PROBLEM DETAILS - Your answer must hold only the lines below from the line containing "(518, 498) = (578, 442): purple" through the line containing "camera: 55 degrees right, 15 degrees down", each reproduced exactly.

··· EXCERPTED RECORDS

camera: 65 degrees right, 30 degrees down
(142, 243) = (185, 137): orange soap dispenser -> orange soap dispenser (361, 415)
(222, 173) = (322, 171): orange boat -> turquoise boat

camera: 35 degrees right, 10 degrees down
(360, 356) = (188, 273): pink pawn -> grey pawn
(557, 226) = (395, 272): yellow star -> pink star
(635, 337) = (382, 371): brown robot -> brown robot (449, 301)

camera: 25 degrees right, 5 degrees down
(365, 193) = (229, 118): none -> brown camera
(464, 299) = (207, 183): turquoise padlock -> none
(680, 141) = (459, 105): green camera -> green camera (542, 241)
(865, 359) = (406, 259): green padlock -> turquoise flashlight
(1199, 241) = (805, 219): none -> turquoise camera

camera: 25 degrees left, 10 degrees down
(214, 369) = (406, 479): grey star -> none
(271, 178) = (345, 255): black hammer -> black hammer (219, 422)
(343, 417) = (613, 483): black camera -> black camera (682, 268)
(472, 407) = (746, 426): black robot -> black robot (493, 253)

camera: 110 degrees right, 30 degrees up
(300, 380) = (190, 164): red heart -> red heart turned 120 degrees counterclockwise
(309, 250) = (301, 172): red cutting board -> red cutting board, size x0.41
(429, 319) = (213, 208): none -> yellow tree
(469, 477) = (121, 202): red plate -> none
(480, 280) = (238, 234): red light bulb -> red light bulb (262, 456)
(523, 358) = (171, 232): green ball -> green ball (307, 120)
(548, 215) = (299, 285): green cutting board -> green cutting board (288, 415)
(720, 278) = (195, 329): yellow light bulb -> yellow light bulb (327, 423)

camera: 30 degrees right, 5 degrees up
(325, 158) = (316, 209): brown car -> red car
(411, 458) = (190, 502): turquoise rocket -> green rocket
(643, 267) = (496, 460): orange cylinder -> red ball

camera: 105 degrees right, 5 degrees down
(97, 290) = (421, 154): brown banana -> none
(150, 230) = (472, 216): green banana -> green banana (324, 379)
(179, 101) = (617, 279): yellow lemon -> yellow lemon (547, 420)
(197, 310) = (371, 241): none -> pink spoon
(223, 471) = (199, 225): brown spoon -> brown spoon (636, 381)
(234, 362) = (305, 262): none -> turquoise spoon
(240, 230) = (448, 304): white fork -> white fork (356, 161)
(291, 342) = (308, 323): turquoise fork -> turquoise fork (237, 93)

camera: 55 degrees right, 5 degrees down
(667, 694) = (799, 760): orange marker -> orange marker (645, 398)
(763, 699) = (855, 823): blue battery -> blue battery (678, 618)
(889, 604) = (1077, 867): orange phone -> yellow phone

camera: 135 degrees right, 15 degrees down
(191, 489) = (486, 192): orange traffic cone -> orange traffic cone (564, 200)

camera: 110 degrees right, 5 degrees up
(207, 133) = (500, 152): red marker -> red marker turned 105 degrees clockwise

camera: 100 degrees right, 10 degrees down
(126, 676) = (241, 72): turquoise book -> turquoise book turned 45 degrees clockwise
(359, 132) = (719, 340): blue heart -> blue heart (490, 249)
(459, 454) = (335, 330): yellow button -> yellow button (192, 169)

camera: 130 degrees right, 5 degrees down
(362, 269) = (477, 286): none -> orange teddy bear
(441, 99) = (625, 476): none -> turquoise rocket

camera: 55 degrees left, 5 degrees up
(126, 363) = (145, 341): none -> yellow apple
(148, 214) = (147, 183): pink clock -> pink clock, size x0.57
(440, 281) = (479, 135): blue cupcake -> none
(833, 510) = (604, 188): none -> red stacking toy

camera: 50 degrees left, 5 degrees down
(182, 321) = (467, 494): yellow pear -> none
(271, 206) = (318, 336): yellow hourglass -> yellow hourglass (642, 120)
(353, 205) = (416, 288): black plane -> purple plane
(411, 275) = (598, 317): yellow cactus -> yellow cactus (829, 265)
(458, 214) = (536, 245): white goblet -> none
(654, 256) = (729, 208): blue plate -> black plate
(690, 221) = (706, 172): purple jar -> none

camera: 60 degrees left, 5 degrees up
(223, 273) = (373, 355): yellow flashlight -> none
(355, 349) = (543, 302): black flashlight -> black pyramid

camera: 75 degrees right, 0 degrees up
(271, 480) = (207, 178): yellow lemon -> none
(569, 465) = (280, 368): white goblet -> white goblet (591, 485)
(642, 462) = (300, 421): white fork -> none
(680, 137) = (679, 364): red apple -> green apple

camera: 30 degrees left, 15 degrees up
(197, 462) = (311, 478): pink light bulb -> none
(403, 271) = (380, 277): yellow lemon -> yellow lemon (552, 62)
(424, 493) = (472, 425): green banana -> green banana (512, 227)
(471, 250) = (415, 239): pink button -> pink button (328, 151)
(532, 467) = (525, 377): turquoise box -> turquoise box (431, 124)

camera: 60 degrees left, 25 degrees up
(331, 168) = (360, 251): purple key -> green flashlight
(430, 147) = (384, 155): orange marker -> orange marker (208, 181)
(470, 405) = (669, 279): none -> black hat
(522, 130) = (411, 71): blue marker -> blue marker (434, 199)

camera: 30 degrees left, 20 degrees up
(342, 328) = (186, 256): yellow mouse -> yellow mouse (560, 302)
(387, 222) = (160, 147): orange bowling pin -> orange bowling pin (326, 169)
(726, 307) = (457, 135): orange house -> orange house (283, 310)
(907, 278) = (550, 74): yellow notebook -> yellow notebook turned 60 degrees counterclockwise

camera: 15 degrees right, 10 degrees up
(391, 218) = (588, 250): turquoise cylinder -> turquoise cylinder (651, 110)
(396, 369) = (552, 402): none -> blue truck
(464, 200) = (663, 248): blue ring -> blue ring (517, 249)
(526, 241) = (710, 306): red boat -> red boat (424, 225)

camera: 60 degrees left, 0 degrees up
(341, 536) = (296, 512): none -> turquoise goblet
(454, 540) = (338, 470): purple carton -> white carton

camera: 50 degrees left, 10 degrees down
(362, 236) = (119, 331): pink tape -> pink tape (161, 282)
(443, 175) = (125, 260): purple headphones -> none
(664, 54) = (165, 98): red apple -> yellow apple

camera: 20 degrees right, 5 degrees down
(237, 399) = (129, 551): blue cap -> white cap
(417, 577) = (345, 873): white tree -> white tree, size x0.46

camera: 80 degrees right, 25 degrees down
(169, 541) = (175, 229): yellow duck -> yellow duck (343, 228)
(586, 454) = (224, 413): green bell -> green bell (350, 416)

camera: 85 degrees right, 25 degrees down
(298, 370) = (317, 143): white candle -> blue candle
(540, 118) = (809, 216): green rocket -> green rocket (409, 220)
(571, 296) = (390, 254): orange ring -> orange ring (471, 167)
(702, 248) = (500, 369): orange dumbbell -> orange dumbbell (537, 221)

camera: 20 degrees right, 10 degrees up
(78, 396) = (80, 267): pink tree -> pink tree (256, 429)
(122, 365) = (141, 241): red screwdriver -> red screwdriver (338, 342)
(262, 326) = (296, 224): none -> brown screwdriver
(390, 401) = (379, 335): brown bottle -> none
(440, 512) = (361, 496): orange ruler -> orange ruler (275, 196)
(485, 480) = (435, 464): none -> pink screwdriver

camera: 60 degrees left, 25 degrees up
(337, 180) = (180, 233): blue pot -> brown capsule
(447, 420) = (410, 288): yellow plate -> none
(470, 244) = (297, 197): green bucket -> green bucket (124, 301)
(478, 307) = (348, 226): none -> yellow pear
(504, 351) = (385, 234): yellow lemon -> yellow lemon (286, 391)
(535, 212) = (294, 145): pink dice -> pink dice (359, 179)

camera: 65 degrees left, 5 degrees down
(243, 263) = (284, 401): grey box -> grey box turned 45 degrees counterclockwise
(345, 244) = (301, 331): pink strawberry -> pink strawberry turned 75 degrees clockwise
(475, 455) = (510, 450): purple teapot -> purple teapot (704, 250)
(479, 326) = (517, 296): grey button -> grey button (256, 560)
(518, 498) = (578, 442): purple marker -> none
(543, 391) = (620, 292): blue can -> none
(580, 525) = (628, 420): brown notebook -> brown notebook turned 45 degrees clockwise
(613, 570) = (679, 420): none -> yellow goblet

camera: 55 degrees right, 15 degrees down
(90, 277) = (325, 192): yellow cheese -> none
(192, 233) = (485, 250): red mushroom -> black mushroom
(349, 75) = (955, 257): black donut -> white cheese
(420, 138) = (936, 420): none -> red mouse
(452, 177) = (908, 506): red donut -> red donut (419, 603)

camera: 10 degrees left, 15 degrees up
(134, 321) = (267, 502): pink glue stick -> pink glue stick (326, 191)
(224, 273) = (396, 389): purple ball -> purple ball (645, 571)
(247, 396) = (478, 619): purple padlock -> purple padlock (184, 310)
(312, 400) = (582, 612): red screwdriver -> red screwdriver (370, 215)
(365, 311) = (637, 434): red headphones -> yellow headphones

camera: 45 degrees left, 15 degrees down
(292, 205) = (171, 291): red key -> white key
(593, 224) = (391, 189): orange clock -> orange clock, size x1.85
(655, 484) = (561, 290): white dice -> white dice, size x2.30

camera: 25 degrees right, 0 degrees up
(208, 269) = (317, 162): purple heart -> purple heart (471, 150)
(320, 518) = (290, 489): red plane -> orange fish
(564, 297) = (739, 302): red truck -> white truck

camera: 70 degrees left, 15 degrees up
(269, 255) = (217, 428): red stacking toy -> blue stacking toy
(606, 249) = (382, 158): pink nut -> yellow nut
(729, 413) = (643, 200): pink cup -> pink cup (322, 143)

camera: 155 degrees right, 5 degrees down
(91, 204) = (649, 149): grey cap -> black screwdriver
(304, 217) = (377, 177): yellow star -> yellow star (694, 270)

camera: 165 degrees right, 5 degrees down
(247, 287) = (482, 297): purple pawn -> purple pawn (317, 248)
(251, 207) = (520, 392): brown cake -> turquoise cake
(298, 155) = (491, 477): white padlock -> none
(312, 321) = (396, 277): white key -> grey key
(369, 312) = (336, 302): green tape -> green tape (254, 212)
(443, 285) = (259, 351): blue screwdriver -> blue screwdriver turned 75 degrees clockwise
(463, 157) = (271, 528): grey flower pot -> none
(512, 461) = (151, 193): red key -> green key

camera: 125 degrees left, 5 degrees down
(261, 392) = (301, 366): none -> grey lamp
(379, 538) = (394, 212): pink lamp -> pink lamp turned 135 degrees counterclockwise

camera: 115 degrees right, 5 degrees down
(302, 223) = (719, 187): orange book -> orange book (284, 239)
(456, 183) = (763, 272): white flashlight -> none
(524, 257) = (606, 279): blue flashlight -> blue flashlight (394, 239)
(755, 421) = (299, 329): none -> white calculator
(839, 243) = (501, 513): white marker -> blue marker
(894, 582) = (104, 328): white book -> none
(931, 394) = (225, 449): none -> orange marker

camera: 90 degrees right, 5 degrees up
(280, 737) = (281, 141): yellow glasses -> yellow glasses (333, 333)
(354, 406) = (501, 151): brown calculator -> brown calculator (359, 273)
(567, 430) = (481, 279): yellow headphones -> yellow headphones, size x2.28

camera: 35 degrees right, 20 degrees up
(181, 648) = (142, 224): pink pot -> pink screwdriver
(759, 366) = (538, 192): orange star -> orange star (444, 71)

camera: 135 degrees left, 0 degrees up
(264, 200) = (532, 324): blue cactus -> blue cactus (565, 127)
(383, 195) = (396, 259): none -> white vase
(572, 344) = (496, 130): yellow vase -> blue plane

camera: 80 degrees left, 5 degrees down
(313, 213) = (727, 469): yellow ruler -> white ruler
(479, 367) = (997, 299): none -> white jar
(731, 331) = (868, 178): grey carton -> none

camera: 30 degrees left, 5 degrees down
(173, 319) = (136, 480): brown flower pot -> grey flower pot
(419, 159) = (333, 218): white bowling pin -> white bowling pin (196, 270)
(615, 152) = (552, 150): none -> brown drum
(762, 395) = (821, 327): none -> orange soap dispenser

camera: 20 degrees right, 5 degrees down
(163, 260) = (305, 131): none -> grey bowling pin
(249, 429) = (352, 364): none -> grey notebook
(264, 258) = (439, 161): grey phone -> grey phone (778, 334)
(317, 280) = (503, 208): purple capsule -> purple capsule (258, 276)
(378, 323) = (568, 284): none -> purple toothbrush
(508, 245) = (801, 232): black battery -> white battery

······

RESPONSE -
(518, 498) = (578, 442): purple marker -> none
(543, 391) = (620, 292): blue can -> none
(580, 525) = (628, 420): brown notebook -> brown notebook turned 45 degrees clockwise
(613, 570) = (679, 420): none -> yellow goblet

camera: 55 degrees right, 15 degrees down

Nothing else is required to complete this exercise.